• **Available data**:
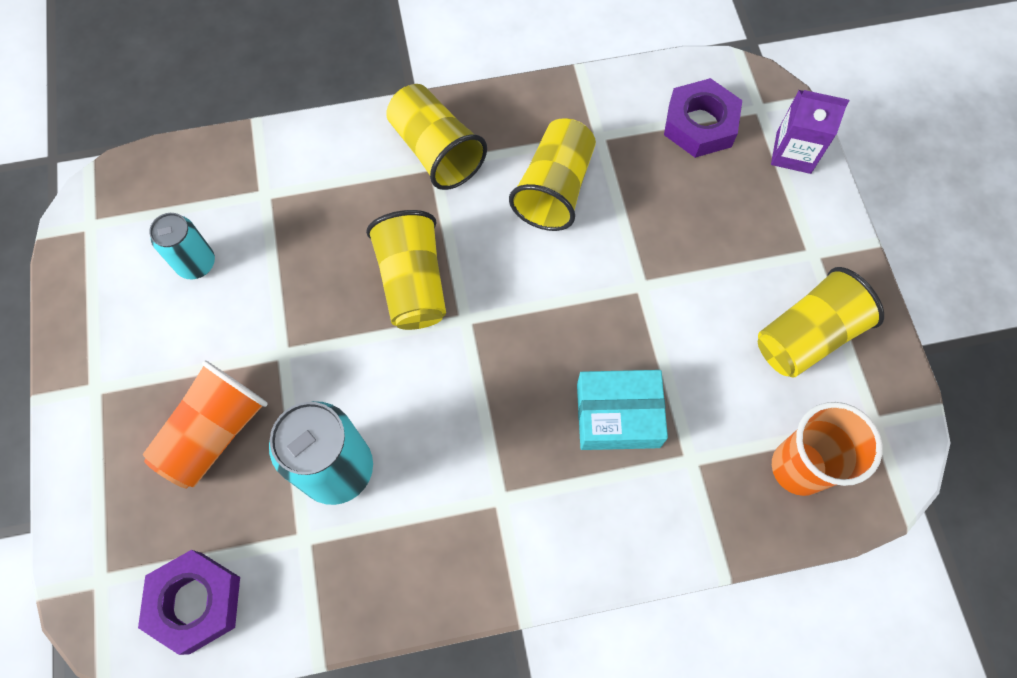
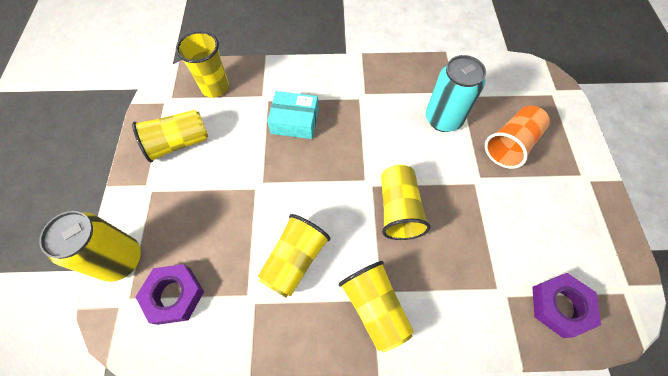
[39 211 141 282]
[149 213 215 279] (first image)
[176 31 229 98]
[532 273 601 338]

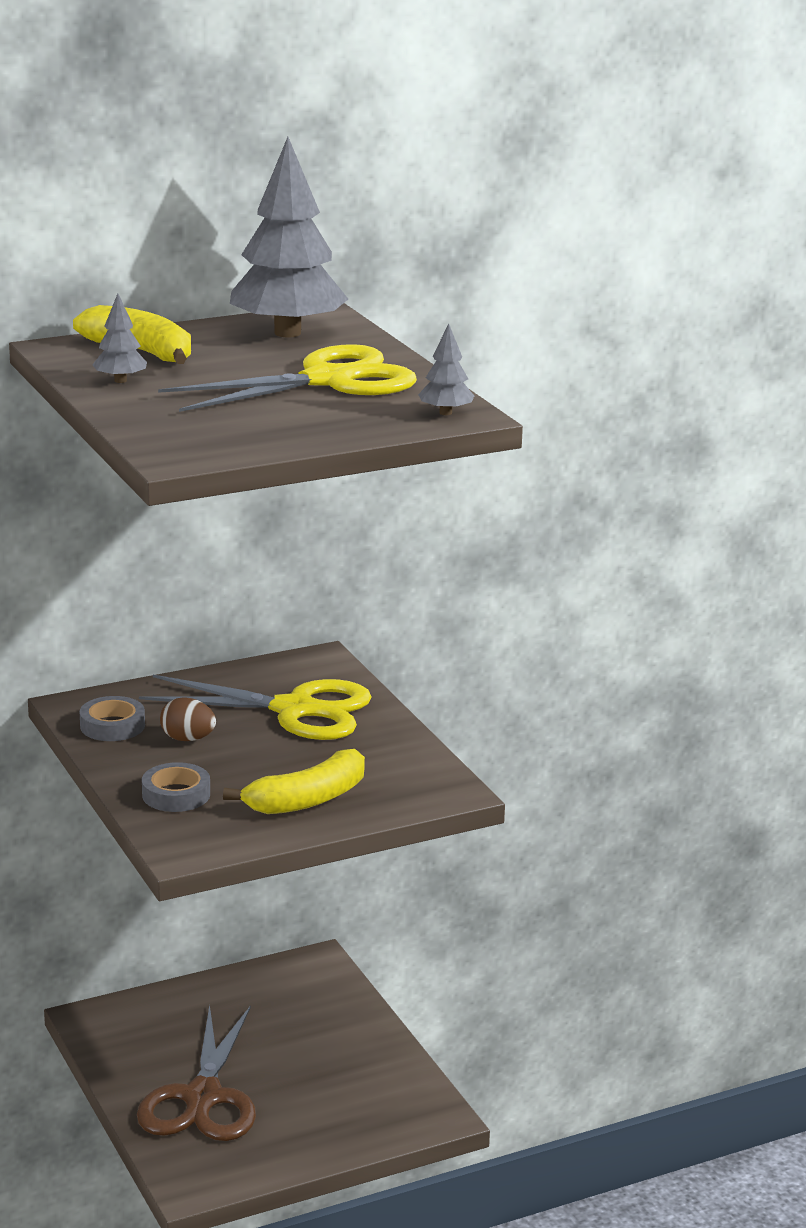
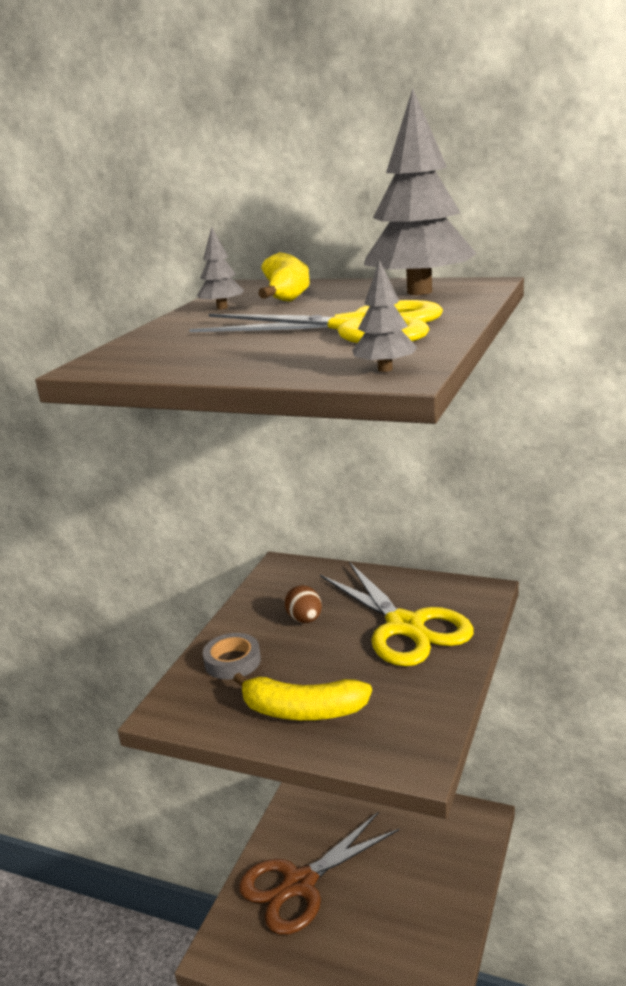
[80 696 145 741] (first image)

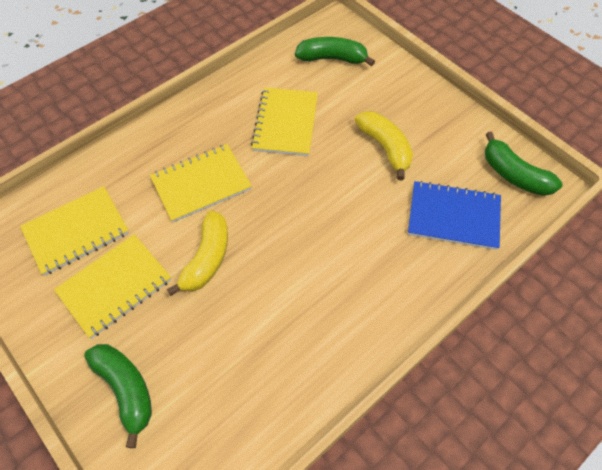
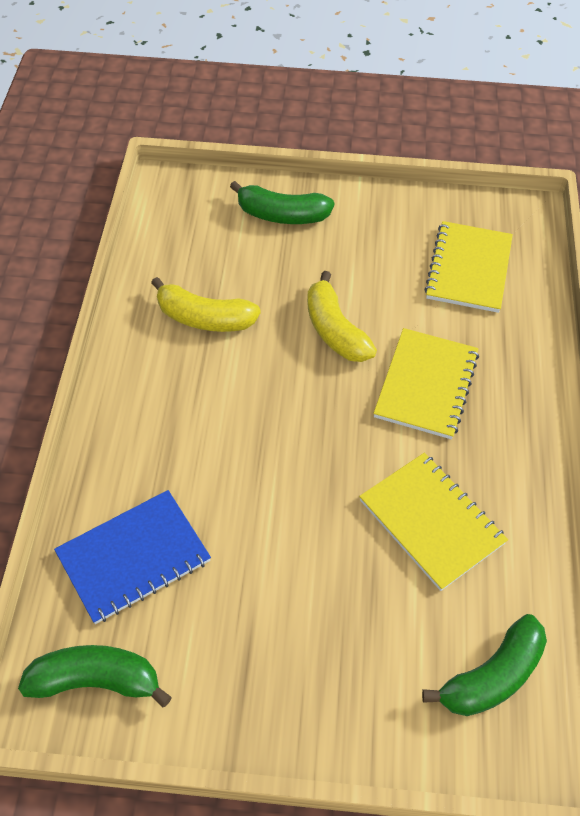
[151 277 261 332]
[54 234 171 339] (first image)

• **Task objective**: Return every entry word for word, but drop any pictures.

• **Written answer**:
[39 211 141 282]
[149 213 215 279] (first image)
[176 31 229 98]
[532 273 601 338]

[80 696 145 741] (first image)

[151 277 261 332]
[54 234 171 339] (first image)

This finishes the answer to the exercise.